⟨
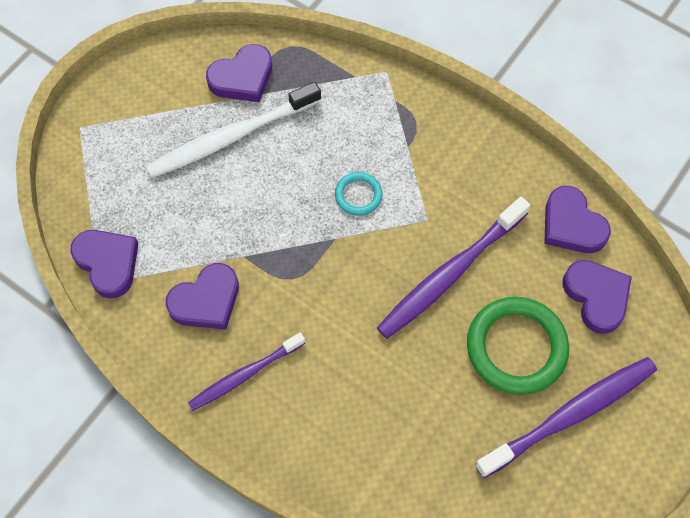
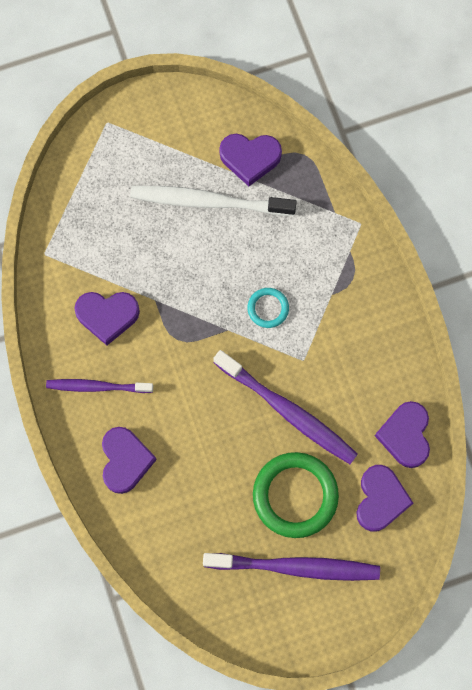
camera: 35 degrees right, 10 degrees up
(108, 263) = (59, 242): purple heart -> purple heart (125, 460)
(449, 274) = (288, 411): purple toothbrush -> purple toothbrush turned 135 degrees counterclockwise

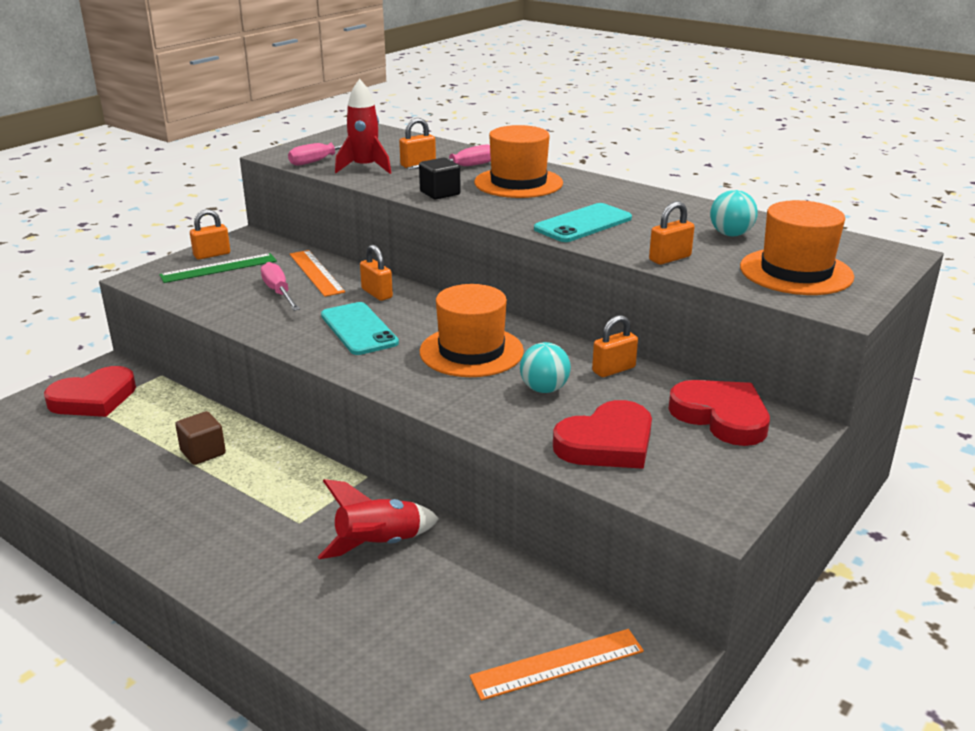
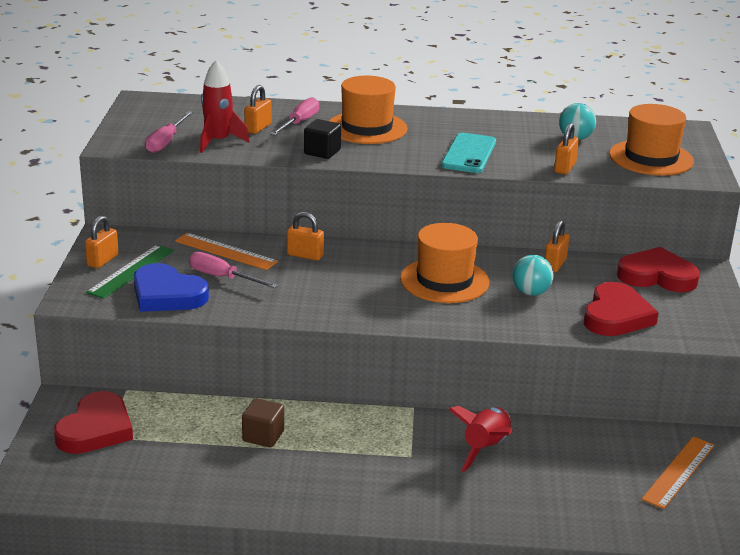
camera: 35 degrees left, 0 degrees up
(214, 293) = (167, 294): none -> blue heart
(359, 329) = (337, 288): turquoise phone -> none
⟩
The task. Without any pictures, repeat the listing exactly.

Finished task.
camera: 35 degrees right, 10 degrees up
(108, 263) = (59, 242): purple heart -> purple heart (125, 460)
(449, 274) = (288, 411): purple toothbrush -> purple toothbrush turned 135 degrees counterclockwise

camera: 35 degrees left, 0 degrees up
(214, 293) = (167, 294): none -> blue heart
(359, 329) = (337, 288): turquoise phone -> none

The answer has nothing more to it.